== Segment start ==

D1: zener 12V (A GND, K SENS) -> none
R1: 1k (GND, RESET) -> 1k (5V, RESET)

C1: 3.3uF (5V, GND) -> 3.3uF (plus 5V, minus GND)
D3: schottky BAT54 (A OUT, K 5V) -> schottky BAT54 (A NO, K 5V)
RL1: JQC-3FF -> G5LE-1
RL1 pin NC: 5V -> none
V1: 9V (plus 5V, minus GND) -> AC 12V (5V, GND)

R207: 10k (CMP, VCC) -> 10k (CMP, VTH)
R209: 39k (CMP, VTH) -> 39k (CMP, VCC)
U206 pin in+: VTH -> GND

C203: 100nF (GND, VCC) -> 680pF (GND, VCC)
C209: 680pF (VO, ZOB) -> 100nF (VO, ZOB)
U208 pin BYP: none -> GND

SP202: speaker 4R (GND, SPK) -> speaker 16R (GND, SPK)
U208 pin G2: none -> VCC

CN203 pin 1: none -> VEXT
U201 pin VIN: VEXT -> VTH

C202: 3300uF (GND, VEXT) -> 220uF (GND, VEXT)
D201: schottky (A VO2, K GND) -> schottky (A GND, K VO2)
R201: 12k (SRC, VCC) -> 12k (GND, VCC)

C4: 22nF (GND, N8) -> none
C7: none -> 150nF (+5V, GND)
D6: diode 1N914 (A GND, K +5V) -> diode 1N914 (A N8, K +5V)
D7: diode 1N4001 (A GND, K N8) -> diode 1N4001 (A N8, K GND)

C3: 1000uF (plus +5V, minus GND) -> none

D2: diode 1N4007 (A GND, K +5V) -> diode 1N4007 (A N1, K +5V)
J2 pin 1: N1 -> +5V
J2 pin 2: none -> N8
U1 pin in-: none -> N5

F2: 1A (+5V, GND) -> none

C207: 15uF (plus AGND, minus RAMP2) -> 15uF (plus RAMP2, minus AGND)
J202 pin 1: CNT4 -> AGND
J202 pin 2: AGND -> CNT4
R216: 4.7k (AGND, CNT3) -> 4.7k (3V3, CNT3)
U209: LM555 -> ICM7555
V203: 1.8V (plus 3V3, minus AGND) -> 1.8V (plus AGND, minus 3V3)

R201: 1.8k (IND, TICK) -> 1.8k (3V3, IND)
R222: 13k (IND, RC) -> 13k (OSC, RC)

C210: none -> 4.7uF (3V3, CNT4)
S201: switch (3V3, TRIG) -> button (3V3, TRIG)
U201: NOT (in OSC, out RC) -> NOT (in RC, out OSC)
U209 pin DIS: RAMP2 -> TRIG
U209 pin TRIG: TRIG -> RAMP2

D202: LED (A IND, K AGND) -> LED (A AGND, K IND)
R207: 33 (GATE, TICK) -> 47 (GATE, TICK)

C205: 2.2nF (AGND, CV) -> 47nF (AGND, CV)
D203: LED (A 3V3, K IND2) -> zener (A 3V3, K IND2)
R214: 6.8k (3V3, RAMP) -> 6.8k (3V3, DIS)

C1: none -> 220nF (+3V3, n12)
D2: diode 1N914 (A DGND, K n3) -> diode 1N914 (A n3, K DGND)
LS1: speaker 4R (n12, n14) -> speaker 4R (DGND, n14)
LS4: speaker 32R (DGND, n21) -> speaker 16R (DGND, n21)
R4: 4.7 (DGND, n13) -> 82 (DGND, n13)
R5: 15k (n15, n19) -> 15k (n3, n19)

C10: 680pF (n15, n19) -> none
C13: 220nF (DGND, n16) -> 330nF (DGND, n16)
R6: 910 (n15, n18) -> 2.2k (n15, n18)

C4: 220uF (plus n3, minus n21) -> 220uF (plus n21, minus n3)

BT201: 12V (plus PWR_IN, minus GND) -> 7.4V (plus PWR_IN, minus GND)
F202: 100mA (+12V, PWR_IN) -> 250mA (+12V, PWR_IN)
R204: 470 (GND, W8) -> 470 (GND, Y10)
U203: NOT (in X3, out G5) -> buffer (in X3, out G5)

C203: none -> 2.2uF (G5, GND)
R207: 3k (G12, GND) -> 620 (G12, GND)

== Segment end ==

Could you reproduce exactly the lines of the entries above, from the one with "R209: 39k (CMP, VTH) -> 39k (CMP, VCC)" through the one with "U208 pin G2: none -> VCC", and nothing else?

R209: 39k (CMP, VTH) -> 39k (CMP, VCC)
U206 pin in+: VTH -> GND

C203: 100nF (GND, VCC) -> 680pF (GND, VCC)
C209: 680pF (VO, ZOB) -> 100nF (VO, ZOB)
U208 pin BYP: none -> GND

SP202: speaker 4R (GND, SPK) -> speaker 16R (GND, SPK)
U208 pin G2: none -> VCC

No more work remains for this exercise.